[Scene change data]
-- Opening Marker --
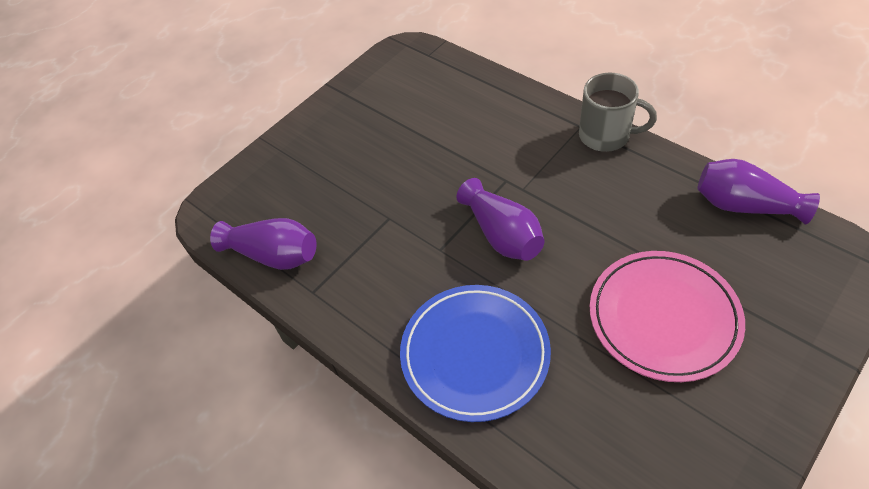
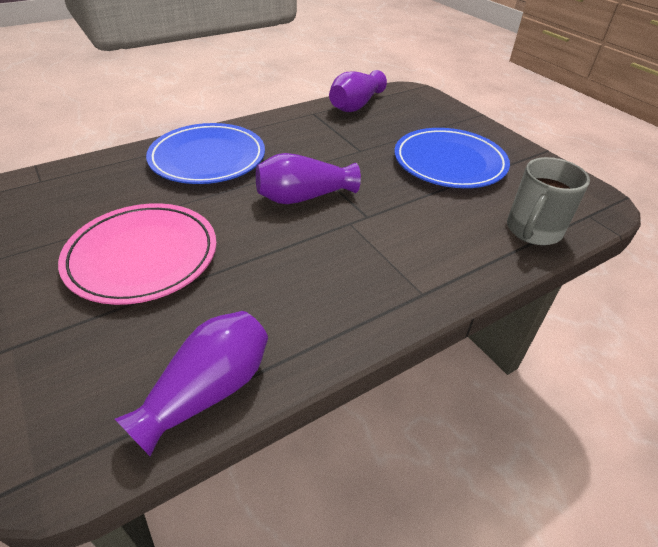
camera: 100 degrees right, 10 degrees down
(383, 144) = (449, 163): none -> blue plate
(606, 135) = (397, 309): grey mug -> grey mug (533, 231)

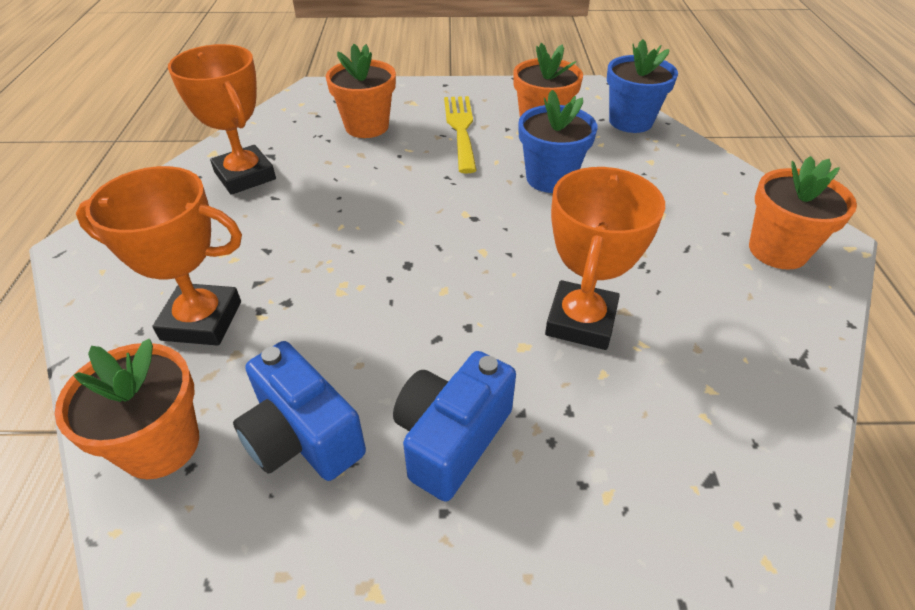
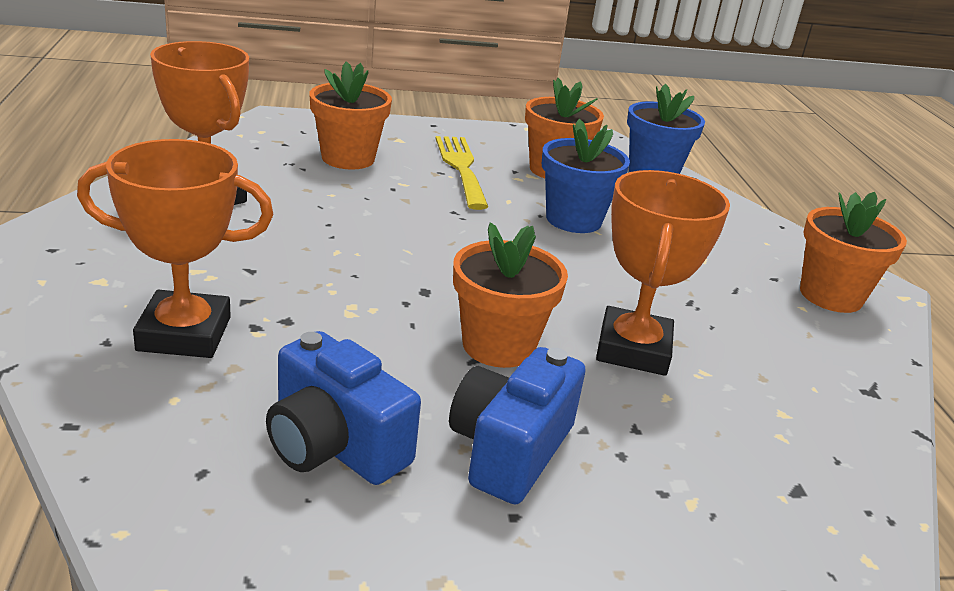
camera: 10 degrees left, 15 degrees down
(160, 445) = (160, 451): orange flower pot -> orange flower pot (498, 346)

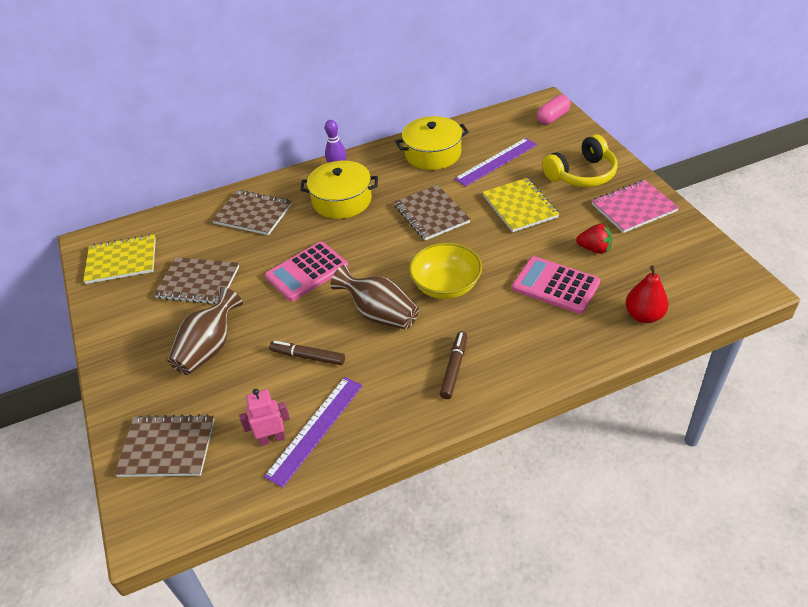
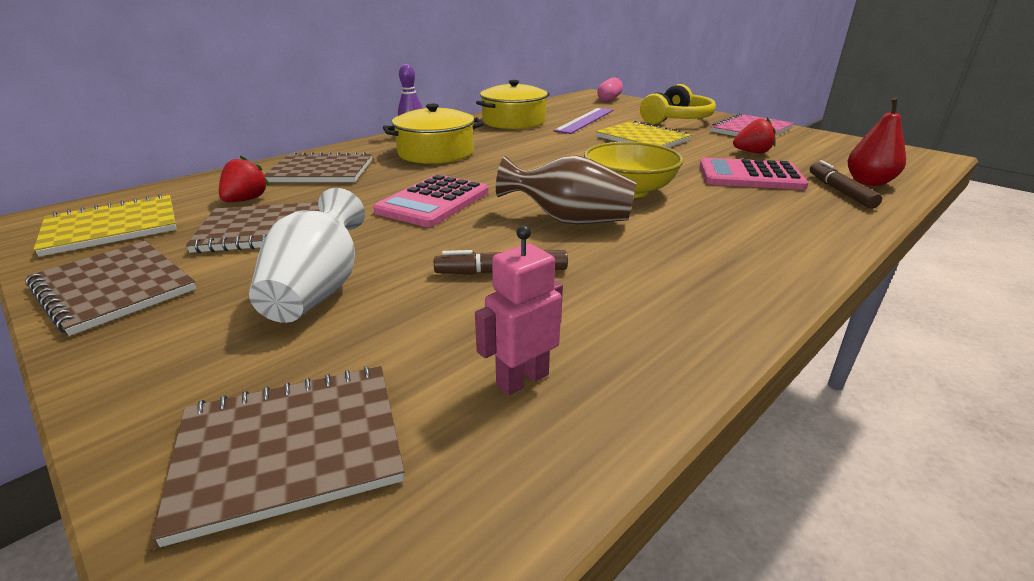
camera: 25 degrees left, 15 degrees down
(197, 244) = (246, 200): none -> red strawberry
(209, 348) = (318, 290): brown vase -> white vase
(315, 429) = (593, 350): purple ruler -> none
(431, 214) = (553, 151): brown notebook -> brown notebook (114, 288)
(454, 368) = (726, 248): brown marker -> brown marker (840, 191)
-- Closing Marker --
DIRECTIVE
Copy the records above precisely, and leave every image out of the copy.

TASK RESULT
camera: 100 degrees right, 10 degrees down
(383, 144) = (449, 163): none -> blue plate
(606, 135) = (397, 309): grey mug -> grey mug (533, 231)

camera: 10 degrees left, 15 degrees down
(160, 445) = (160, 451): orange flower pot -> orange flower pot (498, 346)

camera: 25 degrees left, 15 degrees down
(197, 244) = (246, 200): none -> red strawberry
(209, 348) = (318, 290): brown vase -> white vase
(315, 429) = (593, 350): purple ruler -> none
(431, 214) = (553, 151): brown notebook -> brown notebook (114, 288)
(454, 368) = (726, 248): brown marker -> brown marker (840, 191)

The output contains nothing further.